----- INFORMATION SUPPLIED -----

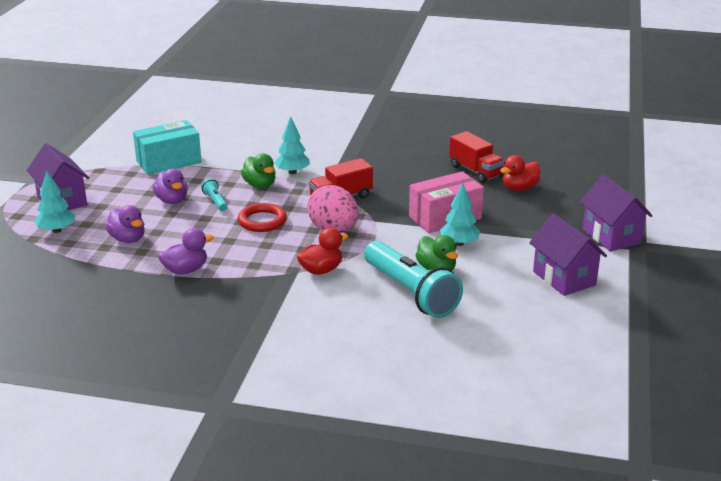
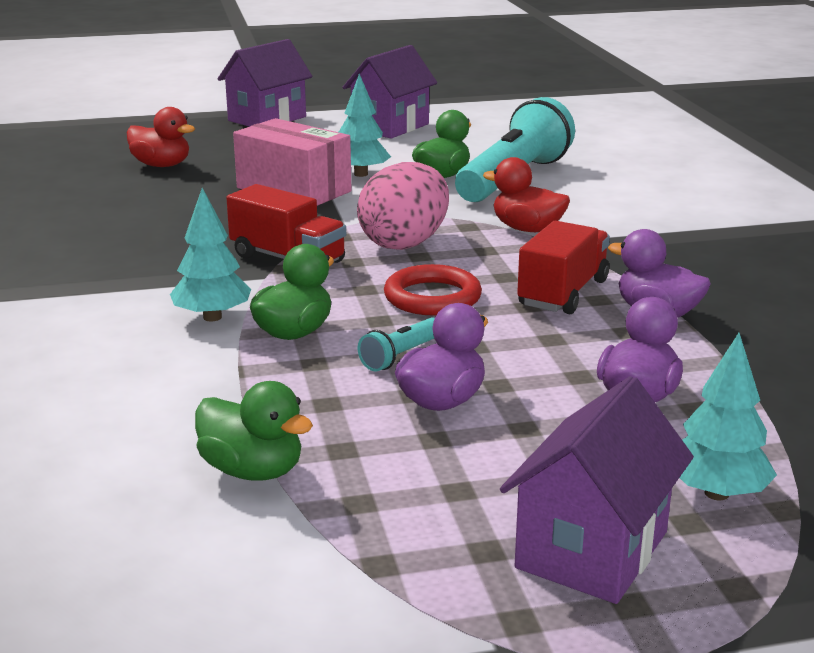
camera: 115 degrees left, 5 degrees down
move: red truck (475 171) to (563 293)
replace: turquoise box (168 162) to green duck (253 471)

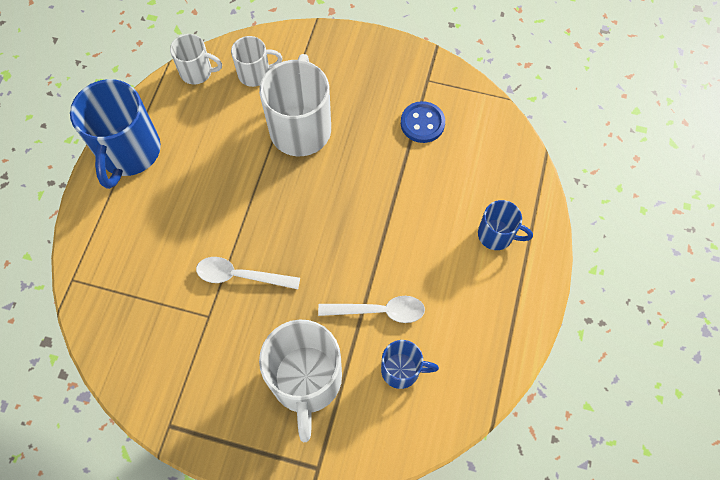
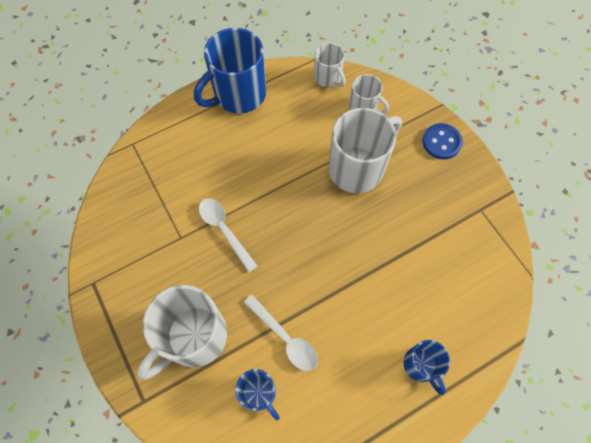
camera: 45 degrees right, 0 degrees up
move: blue button (422 123) to (441 142)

-----

*ASSIGNED TASK:* Leave the pictures out and reproduce exactly the lines from the line with "replace: turquoise box" to the end of the material above.

*WRITTEN REPLY:*
replace: turquoise box (168 162) to green duck (253 471)

camera: 45 degrees right, 0 degrees up
move: blue button (422 123) to (441 142)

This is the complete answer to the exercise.